## ASSIGNMENT:
Leaving out every line before the one with "none -> yellow brick G4:J4 level 1", write out the rest of the records below exactly.

## RECORDS PROVIDED:
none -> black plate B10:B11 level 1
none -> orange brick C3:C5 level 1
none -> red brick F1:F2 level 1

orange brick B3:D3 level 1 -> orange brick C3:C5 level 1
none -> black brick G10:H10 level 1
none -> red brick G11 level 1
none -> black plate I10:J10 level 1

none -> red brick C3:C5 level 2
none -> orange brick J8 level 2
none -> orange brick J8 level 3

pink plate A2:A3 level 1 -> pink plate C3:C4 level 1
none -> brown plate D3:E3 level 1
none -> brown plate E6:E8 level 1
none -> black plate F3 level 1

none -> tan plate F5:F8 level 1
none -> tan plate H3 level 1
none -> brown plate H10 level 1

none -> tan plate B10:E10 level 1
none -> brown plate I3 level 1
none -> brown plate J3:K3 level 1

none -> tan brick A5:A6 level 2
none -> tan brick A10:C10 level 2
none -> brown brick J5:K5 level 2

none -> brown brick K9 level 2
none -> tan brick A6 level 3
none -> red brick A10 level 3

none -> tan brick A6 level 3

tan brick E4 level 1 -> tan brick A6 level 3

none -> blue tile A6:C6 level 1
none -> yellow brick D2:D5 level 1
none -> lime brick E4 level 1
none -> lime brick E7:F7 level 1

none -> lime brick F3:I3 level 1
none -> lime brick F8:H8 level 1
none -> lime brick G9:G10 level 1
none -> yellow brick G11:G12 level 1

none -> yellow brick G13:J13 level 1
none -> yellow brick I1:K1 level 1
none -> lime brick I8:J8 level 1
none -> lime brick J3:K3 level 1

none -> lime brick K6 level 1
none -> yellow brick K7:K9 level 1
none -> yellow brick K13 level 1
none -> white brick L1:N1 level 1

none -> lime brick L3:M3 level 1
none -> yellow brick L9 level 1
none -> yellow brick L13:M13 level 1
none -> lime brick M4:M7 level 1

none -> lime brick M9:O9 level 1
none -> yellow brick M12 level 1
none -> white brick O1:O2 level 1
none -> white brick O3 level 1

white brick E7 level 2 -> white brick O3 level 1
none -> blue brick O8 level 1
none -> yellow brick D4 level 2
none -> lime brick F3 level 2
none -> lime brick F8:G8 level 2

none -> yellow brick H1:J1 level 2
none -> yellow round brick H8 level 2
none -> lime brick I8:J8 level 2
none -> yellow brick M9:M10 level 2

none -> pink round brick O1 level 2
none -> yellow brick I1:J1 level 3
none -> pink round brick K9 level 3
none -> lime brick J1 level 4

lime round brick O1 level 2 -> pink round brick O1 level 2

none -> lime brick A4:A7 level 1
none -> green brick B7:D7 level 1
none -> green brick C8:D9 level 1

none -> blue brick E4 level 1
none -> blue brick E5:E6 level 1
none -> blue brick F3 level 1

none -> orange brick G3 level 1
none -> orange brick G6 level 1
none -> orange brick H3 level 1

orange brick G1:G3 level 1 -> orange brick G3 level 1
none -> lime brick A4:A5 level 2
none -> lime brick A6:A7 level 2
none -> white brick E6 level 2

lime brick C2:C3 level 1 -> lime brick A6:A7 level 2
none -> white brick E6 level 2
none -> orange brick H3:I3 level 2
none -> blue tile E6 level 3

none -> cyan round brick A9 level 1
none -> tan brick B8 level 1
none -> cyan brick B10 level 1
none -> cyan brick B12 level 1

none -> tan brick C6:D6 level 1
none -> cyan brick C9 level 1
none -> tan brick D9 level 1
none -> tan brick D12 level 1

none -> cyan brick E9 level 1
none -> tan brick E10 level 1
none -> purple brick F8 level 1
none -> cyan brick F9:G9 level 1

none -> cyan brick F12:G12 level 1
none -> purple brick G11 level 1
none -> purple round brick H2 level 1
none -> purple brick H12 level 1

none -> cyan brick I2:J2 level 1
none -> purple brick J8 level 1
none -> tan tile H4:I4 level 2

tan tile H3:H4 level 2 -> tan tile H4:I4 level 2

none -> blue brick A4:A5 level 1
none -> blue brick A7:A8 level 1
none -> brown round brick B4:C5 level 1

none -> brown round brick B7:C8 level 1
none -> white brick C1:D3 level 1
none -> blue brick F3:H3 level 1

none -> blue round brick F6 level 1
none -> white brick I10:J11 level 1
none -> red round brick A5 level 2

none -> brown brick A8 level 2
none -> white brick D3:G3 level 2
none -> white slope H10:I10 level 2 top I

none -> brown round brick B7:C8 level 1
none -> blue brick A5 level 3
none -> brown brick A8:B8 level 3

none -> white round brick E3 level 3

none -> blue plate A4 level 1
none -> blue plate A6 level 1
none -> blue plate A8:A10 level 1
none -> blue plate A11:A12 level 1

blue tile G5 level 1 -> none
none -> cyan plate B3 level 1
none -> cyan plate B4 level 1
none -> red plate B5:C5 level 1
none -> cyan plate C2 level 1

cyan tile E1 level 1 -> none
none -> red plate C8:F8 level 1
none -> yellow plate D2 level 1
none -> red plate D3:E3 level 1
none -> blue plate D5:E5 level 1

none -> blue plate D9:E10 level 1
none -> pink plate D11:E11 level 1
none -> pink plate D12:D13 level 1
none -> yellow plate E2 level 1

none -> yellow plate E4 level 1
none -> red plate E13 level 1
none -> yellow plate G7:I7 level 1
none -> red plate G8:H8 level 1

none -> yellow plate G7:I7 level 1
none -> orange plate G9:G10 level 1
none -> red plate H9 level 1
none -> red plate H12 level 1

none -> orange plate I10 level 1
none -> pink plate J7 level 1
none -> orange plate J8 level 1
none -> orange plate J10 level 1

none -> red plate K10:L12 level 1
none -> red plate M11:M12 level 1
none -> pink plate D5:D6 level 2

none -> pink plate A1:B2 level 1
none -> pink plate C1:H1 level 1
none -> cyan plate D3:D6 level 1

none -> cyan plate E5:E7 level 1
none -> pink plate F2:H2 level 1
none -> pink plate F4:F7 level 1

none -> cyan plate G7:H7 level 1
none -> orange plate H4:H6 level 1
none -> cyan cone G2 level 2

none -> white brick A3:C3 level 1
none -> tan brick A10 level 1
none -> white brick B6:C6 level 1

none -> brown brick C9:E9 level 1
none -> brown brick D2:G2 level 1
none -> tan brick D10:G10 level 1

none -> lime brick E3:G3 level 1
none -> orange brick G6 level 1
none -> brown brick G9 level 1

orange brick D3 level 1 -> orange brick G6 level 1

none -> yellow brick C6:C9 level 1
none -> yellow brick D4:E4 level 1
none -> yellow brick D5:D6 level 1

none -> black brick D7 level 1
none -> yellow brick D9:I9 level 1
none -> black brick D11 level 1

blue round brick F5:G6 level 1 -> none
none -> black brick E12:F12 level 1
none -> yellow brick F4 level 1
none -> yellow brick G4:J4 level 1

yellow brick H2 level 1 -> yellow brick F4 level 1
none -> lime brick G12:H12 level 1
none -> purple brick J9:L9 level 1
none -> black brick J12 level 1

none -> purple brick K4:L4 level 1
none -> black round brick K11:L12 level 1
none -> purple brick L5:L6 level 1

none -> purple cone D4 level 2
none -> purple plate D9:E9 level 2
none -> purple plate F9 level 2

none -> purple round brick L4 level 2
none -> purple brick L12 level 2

## RESPONSE:
none -> yellow brick G4:J4 level 1

yellow brick H2 level 1 -> yellow brick F4 level 1
none -> lime brick G12:H12 level 1
none -> purple brick J9:L9 level 1
none -> black brick J12 level 1

none -> purple brick K4:L4 level 1
none -> black round brick K11:L12 level 1
none -> purple brick L5:L6 level 1

none -> purple cone D4 level 2
none -> purple plate D9:E9 level 2
none -> purple plate F9 level 2

none -> purple round brick L4 level 2
none -> purple brick L12 level 2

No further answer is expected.